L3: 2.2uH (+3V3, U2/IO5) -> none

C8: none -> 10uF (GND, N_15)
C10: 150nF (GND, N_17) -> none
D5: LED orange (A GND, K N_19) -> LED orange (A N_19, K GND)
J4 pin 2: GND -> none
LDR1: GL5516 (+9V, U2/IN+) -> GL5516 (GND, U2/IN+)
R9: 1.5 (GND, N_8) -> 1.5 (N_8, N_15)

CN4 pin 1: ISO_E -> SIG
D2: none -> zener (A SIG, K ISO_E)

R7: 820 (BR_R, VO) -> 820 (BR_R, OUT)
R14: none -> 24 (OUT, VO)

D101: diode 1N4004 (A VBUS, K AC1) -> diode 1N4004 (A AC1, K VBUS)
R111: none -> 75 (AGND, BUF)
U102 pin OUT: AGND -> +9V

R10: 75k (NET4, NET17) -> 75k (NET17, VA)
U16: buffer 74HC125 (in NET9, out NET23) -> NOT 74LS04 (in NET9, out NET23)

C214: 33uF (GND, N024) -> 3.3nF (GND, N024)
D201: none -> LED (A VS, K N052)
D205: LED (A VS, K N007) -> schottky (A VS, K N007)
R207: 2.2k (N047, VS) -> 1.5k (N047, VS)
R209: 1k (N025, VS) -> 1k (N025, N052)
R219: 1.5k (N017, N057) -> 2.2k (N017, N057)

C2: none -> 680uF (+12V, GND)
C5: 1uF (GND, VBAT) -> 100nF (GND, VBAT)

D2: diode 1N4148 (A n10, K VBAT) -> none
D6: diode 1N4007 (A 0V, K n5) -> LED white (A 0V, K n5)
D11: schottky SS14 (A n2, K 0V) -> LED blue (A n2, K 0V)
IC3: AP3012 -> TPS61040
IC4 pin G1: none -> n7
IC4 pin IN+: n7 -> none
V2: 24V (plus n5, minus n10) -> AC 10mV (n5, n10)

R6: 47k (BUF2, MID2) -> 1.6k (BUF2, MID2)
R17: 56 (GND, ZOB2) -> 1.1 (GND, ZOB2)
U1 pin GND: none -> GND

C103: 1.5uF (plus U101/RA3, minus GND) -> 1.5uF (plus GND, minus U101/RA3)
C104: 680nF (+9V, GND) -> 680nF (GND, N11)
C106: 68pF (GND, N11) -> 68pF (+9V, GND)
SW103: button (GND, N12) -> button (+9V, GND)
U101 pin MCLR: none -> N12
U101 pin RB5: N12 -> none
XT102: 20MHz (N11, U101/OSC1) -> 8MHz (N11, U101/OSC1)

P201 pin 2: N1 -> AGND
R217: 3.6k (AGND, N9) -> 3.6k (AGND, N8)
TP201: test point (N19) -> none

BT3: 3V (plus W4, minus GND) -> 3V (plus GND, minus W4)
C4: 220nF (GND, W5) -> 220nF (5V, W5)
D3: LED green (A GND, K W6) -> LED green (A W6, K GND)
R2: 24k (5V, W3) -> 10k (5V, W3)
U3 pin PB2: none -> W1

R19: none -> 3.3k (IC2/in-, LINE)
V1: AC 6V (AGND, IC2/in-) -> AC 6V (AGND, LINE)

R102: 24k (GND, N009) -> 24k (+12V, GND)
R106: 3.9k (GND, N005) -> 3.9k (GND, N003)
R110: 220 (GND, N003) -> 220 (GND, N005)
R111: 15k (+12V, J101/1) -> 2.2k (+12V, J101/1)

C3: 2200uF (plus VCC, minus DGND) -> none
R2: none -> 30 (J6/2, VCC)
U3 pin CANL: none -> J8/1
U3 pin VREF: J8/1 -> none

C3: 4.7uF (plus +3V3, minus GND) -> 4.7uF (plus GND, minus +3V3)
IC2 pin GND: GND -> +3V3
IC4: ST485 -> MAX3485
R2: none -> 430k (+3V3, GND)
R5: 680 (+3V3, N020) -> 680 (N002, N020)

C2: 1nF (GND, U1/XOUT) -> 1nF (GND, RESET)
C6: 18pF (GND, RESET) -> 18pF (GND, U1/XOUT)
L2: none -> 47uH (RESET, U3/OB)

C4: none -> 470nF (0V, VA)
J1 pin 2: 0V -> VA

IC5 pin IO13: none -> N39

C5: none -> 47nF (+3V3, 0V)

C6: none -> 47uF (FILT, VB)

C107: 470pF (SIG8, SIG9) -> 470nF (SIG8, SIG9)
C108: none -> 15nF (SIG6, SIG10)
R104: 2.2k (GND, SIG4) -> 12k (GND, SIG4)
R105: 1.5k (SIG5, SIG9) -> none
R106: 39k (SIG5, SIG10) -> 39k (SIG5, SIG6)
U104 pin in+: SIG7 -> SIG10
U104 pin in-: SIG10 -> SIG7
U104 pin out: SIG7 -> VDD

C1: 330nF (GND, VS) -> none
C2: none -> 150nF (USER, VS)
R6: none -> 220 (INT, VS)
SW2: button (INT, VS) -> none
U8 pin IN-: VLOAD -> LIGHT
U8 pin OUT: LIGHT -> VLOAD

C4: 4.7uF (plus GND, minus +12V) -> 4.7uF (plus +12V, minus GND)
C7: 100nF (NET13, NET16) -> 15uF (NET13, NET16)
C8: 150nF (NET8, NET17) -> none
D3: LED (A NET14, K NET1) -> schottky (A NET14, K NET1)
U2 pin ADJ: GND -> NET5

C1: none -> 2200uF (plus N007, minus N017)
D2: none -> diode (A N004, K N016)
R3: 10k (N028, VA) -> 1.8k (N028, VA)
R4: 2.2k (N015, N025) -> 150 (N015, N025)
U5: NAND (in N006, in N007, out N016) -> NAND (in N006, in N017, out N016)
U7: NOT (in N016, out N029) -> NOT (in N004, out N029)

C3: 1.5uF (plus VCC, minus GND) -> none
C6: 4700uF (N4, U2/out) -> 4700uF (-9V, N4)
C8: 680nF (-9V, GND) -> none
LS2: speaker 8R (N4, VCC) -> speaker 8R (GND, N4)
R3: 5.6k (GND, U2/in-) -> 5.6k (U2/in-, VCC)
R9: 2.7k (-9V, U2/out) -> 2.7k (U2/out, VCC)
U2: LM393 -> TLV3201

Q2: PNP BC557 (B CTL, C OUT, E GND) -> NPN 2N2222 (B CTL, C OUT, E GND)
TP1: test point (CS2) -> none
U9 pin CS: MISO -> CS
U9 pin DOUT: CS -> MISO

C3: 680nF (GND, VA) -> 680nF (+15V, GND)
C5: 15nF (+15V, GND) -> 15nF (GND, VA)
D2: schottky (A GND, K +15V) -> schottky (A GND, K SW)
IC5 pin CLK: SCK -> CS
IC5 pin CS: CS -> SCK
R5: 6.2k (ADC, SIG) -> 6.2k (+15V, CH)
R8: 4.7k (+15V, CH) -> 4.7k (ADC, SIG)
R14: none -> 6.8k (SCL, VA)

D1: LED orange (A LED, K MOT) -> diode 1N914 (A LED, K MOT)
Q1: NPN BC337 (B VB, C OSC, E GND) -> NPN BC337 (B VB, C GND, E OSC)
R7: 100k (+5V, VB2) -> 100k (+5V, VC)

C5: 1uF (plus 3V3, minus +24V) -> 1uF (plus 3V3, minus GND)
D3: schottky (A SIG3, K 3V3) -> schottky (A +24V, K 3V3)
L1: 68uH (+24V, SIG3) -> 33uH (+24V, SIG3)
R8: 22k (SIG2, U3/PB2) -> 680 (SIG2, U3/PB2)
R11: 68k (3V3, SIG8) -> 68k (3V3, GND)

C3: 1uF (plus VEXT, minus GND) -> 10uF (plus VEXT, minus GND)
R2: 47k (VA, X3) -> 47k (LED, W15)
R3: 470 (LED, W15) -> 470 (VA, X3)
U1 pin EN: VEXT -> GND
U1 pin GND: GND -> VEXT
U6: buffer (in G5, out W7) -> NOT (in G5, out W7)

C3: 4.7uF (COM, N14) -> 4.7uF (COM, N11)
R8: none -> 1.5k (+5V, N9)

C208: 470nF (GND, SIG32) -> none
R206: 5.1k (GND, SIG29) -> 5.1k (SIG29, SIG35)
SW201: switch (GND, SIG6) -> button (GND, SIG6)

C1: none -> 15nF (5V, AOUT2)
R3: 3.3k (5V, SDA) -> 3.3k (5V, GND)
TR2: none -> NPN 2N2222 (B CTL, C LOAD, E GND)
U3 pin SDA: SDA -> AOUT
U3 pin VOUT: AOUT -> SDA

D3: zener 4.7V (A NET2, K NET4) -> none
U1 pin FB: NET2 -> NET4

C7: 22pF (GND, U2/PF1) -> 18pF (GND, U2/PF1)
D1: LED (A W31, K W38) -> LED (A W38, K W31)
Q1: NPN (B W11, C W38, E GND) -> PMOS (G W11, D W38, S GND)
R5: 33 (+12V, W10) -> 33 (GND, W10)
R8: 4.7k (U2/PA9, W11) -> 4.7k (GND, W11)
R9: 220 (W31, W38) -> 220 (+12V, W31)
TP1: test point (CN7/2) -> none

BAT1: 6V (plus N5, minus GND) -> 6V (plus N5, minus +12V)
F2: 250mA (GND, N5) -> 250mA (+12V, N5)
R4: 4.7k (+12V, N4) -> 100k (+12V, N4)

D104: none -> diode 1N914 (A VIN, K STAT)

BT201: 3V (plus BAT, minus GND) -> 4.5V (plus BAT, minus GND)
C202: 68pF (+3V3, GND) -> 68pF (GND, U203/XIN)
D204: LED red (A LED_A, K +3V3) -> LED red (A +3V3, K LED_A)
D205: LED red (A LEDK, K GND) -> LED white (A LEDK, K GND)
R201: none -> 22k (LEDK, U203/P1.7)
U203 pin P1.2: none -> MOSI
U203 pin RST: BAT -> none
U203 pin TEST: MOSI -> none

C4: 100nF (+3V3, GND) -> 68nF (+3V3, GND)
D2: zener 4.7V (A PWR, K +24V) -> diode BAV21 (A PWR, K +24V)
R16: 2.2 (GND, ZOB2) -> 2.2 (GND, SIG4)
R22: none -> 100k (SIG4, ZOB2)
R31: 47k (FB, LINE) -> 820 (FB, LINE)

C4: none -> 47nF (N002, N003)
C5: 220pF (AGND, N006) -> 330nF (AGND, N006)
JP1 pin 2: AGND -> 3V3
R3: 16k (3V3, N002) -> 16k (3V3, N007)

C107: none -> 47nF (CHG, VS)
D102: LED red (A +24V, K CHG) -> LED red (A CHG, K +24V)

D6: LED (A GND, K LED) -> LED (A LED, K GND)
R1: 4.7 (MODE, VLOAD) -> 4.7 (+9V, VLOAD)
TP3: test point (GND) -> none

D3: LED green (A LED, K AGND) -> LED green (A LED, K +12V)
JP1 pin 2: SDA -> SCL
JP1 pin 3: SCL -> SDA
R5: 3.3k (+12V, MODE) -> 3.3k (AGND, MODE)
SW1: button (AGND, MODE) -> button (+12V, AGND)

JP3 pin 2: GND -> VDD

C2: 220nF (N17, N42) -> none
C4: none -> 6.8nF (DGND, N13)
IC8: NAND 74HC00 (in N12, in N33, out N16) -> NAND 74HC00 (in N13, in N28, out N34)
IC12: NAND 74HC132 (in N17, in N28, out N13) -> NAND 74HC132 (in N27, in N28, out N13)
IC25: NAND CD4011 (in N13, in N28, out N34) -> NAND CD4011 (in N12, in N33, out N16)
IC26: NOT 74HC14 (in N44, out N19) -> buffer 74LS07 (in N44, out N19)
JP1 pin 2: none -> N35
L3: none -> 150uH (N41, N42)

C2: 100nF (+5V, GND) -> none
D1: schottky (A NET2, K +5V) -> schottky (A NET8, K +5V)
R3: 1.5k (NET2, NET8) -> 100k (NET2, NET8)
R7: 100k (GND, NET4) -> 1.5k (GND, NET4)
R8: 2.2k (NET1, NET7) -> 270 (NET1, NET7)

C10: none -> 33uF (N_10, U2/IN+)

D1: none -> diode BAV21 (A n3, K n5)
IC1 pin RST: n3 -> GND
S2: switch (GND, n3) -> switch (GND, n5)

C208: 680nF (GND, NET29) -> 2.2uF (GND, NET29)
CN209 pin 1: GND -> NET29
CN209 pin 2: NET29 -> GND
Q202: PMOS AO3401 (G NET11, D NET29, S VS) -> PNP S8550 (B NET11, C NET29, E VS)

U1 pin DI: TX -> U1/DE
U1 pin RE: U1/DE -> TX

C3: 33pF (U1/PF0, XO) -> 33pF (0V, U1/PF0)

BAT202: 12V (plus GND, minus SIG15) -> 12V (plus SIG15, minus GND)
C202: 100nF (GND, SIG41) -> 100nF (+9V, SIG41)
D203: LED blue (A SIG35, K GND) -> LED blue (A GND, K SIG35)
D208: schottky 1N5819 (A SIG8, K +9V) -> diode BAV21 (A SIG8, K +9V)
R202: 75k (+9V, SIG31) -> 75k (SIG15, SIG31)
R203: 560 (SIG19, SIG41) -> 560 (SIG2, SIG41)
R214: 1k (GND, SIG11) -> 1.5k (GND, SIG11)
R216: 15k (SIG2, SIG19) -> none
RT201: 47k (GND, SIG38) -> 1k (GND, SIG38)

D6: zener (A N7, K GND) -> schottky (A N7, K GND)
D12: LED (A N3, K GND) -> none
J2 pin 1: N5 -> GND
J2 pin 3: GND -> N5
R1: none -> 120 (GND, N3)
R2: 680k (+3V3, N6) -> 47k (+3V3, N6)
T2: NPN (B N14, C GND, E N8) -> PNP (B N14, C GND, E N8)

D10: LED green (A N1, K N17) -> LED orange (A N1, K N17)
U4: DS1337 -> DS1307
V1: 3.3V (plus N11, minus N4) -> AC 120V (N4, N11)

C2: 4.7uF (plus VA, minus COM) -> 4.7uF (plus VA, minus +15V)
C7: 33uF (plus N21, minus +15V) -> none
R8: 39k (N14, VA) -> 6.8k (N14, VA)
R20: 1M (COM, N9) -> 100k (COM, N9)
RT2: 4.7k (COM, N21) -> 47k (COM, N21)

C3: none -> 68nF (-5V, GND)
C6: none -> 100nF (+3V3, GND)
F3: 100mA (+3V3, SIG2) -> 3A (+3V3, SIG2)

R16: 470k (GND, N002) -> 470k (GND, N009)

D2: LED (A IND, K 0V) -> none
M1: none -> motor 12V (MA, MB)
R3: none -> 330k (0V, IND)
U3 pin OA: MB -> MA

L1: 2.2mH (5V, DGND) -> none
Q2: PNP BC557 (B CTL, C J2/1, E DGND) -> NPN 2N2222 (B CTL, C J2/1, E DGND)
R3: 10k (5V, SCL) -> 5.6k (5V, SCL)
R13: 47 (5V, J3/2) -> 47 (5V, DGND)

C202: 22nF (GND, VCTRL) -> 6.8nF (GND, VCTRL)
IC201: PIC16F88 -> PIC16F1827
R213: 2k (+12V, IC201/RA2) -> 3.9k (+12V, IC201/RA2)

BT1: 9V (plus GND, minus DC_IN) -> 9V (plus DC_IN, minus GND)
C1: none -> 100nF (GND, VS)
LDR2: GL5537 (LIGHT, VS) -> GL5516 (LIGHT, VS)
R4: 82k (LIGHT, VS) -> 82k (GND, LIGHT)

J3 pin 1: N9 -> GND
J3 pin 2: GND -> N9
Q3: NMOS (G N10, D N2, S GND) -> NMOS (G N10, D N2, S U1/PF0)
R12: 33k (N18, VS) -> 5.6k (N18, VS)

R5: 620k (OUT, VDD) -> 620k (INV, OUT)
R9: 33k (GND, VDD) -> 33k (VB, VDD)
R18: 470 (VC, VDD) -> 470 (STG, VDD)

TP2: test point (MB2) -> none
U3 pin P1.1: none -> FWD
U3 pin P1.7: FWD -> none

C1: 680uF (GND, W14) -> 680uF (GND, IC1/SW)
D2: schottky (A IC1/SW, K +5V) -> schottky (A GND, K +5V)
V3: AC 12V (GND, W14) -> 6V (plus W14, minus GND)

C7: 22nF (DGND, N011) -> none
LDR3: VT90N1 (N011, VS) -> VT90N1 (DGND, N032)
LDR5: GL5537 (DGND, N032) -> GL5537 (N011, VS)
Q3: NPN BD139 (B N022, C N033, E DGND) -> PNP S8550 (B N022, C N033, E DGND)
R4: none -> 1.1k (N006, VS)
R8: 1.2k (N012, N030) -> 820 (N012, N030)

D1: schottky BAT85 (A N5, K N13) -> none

^^^^^^^^

• [Task item] Beginning at the line with "C6: none -> 100nF (+3V3, GND)" and stopping after the line with "R13: 47 (5V, J3/2) -> 47 (5V, DGND)", please write out every line of the data above exactly and nothing else.

• [Finished exercise]
C6: none -> 100nF (+3V3, GND)
F3: 100mA (+3V3, SIG2) -> 3A (+3V3, SIG2)

R16: 470k (GND, N002) -> 470k (GND, N009)

D2: LED (A IND, K 0V) -> none
M1: none -> motor 12V (MA, MB)
R3: none -> 330k (0V, IND)
U3 pin OA: MB -> MA

L1: 2.2mH (5V, DGND) -> none
Q2: PNP BC557 (B CTL, C J2/1, E DGND) -> NPN 2N2222 (B CTL, C J2/1, E DGND)
R3: 10k (5V, SCL) -> 5.6k (5V, SCL)
R13: 47 (5V, J3/2) -> 47 (5V, DGND)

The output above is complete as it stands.